TASK REQUIREMENTS: List each line in the rows below that contains the string "kern". Upper and lower case must match.

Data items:
....

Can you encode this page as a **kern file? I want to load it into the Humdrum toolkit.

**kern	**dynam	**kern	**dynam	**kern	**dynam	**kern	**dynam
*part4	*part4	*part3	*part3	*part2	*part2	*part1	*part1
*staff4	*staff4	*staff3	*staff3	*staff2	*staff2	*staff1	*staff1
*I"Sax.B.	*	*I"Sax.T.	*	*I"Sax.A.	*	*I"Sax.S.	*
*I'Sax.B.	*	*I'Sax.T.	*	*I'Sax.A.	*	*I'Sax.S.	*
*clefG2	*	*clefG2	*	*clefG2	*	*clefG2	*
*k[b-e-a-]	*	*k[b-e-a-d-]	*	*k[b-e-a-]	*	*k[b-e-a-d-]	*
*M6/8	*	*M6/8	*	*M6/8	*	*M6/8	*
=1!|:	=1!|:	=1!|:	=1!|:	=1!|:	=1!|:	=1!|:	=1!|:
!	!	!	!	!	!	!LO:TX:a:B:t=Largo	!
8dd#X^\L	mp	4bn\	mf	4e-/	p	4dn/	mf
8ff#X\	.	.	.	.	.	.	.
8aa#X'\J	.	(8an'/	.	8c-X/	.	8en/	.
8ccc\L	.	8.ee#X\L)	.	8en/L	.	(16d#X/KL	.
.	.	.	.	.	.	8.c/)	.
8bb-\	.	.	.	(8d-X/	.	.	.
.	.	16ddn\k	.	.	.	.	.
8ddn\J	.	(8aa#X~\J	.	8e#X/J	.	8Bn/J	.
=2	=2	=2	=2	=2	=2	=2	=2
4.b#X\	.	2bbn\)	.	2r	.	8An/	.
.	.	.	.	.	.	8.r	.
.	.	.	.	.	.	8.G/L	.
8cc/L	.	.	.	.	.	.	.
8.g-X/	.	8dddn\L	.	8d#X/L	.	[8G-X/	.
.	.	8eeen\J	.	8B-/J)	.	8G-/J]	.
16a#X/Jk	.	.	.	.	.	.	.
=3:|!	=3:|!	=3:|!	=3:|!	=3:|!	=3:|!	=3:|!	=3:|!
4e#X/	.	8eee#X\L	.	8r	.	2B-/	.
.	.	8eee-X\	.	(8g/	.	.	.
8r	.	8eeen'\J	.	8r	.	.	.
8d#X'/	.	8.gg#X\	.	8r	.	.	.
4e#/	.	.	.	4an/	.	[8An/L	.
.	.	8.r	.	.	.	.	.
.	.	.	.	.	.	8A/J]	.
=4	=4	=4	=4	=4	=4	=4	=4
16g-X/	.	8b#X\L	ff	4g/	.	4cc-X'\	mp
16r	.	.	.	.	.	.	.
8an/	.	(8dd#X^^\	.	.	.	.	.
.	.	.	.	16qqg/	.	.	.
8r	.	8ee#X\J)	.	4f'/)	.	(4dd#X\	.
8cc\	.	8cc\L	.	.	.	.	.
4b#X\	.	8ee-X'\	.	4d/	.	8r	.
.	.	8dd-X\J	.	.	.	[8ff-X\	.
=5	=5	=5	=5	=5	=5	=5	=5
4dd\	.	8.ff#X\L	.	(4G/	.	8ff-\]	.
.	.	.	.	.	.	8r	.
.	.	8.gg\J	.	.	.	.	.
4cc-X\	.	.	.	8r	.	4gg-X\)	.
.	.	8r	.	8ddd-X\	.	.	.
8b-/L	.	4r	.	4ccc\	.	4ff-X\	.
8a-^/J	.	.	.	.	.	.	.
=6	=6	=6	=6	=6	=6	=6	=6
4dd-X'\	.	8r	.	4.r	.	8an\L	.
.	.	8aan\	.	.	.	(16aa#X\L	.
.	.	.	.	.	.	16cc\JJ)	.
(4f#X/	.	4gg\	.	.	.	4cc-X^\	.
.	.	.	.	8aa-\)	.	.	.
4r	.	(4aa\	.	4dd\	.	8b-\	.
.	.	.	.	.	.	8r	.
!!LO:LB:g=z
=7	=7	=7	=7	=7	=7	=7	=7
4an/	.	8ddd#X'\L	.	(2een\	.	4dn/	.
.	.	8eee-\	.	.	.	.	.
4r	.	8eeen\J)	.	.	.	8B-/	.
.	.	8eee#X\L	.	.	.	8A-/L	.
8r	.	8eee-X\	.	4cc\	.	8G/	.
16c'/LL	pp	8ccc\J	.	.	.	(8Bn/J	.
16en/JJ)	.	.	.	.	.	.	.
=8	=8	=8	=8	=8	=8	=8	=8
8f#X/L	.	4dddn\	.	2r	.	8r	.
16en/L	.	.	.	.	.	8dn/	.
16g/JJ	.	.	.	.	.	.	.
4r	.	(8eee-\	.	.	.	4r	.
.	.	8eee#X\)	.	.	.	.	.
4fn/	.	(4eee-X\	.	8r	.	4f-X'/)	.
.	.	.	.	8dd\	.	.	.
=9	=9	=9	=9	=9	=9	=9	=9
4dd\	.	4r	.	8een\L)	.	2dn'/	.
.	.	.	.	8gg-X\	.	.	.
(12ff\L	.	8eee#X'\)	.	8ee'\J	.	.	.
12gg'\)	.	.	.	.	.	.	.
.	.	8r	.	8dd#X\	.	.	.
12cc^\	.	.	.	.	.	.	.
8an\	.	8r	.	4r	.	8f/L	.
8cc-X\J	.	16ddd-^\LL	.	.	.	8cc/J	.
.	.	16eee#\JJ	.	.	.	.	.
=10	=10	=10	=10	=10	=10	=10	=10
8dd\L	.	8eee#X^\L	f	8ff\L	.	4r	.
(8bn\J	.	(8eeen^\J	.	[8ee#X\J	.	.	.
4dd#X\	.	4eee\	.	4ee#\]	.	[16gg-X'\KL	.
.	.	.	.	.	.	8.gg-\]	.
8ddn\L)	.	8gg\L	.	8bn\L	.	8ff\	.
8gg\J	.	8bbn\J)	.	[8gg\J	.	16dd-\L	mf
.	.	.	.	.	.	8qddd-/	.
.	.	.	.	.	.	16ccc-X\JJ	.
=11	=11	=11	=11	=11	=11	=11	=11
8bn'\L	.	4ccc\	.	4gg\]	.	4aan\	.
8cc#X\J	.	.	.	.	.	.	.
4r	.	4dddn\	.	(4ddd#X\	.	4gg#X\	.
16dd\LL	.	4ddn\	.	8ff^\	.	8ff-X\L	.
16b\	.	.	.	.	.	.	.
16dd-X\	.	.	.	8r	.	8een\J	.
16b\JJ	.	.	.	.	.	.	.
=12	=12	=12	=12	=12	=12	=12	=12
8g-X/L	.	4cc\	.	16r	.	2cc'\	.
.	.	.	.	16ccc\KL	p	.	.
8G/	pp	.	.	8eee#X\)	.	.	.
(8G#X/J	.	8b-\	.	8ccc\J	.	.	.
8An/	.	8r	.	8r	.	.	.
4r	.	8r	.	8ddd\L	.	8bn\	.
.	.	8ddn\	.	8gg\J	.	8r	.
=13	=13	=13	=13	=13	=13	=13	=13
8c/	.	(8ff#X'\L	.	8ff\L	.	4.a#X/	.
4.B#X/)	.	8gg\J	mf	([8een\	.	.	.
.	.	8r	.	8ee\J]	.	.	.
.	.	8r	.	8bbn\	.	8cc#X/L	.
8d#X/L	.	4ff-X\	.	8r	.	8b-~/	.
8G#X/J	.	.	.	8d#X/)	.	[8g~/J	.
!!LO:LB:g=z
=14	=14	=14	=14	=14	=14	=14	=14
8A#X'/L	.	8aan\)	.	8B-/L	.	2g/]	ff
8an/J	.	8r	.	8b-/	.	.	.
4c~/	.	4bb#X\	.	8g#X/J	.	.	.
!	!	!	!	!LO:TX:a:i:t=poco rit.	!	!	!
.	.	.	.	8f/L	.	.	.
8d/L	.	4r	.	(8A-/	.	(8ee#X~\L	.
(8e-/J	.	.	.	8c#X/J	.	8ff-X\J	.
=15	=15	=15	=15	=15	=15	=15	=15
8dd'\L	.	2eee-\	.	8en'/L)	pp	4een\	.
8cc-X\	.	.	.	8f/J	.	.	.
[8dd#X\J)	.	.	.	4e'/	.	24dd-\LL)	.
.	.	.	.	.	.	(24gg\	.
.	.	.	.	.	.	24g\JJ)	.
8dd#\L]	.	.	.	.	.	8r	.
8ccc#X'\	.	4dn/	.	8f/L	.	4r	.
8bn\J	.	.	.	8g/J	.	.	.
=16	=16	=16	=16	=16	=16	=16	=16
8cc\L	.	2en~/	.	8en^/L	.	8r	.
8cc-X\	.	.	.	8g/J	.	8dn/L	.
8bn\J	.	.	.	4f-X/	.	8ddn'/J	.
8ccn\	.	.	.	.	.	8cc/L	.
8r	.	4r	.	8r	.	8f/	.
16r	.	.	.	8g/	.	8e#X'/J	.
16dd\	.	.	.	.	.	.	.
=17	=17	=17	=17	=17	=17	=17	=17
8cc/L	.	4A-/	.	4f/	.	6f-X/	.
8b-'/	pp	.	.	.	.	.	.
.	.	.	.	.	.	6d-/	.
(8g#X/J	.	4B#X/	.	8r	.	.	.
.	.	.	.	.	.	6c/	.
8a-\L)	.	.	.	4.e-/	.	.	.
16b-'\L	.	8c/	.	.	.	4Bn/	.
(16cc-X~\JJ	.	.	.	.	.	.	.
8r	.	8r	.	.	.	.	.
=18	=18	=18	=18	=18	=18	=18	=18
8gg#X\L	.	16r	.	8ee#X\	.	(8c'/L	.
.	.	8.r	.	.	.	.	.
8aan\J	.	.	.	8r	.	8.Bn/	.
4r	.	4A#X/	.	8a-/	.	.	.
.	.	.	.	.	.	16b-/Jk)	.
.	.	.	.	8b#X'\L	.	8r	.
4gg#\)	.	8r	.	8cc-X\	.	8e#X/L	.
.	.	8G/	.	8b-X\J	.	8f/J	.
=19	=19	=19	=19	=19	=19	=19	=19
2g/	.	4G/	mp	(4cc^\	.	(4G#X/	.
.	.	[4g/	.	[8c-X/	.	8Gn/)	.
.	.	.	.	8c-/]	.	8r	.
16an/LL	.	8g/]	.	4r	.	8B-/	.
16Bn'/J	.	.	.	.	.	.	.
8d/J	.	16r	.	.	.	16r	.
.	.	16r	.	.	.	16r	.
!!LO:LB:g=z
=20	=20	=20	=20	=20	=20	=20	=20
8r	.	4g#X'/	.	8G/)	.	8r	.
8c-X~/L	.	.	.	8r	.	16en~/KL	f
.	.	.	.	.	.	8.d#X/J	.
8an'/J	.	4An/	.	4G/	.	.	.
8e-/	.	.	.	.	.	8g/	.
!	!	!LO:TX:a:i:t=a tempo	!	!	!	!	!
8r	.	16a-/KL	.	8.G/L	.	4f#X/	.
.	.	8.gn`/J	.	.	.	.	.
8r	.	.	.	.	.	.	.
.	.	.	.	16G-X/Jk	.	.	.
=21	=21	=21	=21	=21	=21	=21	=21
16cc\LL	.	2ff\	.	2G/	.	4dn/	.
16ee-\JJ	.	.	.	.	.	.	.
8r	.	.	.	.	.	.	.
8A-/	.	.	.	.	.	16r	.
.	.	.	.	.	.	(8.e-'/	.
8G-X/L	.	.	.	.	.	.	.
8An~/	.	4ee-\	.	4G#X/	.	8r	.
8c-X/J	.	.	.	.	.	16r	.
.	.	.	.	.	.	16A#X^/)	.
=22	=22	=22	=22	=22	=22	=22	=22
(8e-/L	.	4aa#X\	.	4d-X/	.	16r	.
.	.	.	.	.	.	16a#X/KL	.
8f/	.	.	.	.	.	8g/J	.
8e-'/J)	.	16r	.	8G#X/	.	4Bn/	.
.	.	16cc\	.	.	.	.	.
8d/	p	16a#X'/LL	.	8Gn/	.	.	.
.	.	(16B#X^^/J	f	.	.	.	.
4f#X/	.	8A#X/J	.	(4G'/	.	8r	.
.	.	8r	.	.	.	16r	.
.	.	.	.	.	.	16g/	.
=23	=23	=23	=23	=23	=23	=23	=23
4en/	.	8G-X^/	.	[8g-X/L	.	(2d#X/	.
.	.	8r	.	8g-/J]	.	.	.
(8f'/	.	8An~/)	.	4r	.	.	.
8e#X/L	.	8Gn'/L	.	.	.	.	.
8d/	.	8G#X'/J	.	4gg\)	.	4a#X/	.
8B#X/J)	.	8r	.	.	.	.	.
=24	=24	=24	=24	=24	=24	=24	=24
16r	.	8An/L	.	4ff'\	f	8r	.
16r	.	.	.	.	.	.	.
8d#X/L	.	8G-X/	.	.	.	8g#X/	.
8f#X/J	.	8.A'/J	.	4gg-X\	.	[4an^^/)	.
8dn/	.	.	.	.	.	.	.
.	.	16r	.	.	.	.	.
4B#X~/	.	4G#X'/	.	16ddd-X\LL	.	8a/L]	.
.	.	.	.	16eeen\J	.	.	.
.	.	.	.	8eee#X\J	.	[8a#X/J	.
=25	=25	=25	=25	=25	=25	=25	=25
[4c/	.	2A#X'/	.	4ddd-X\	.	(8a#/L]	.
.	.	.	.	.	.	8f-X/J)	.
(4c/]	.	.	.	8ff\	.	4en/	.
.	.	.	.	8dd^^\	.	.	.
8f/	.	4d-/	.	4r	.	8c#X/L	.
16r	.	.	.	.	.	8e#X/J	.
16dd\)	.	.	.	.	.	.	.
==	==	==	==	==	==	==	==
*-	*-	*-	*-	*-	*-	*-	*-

....

FULL RESPONSE:
Can you encode this page as a **kern file? I want to load it into the Humdrum toolkit.
**kern	**dynam	**kern	**dynam	**kern	**dynam	**kern	**dynam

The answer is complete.